━━ Given data ━━

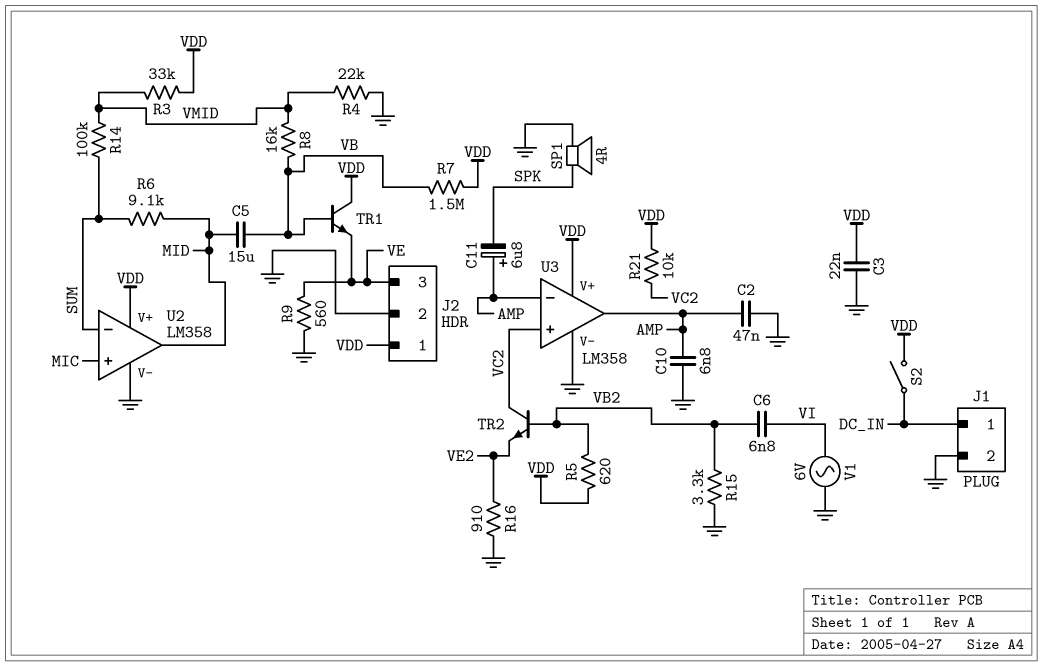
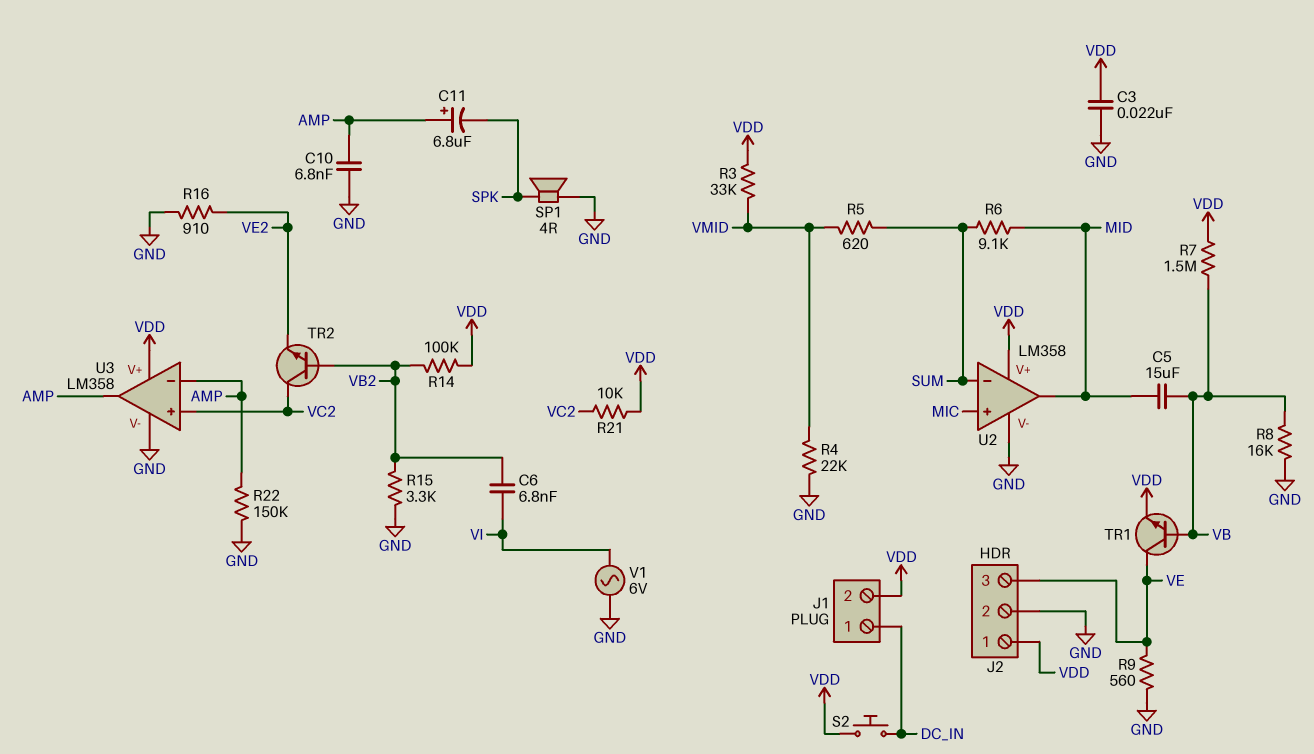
C2: 47nF (AMP, GND) -> none
J1 pin 2: GND -> VDD
R5: 620 (VB2, VDD) -> 620 (SUM, VMID)
R8: 16k (VB, VMID) -> 16k (GND, VB)
R14: 100k (SUM, VMID) -> 100k (VB2, VDD)
R22: none -> 150k (AMP, GND)
S2: switch (DC_IN, VDD) -> button (DC_IN, VDD)
TR1: NPN (B VB, C VDD, E VE) -> NPN (B VB, C VE, E VDD)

━━━

**What is expected**.
Start at the line containing "J1 pin 2: GND -> VDD" and copy each line through the last one in the records, exactly and with nothing added.

**Worked solution**.
J1 pin 2: GND -> VDD
R5: 620 (VB2, VDD) -> 620 (SUM, VMID)
R8: 16k (VB, VMID) -> 16k (GND, VB)
R14: 100k (SUM, VMID) -> 100k (VB2, VDD)
R22: none -> 150k (AMP, GND)
S2: switch (DC_IN, VDD) -> button (DC_IN, VDD)
TR1: NPN (B VB, C VDD, E VE) -> NPN (B VB, C VE, E VDD)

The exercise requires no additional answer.